### EXERCISE AIM
Write the full listing out again, word for word, but omit the pictures.

### DATA SEGMENT
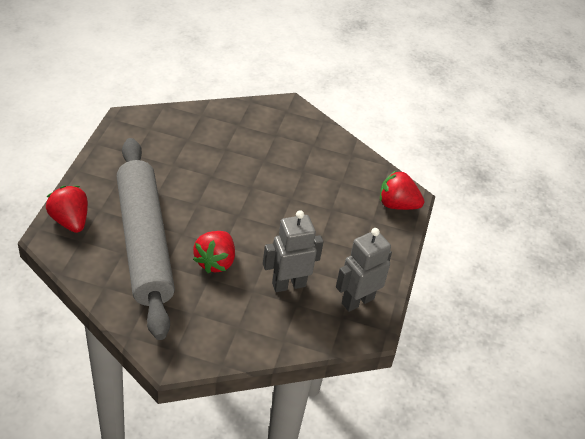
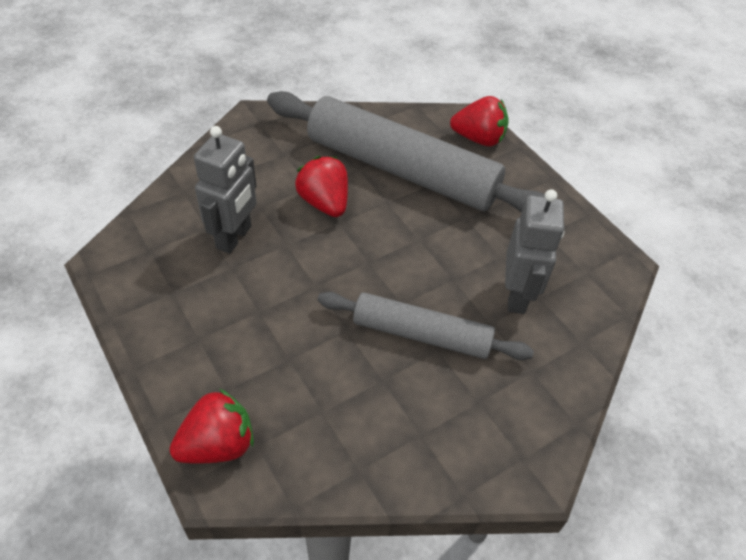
camera: 135 degrees right, 5 degrees up
(262, 170) = (421, 334): none -> grey rolling pin
(357, 301) = (148, 277): grey robot -> grey robot (517, 296)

### WRITTEN SOLUTION
camera: 135 degrees right, 5 degrees up
(262, 170) = (421, 334): none -> grey rolling pin
(357, 301) = (148, 277): grey robot -> grey robot (517, 296)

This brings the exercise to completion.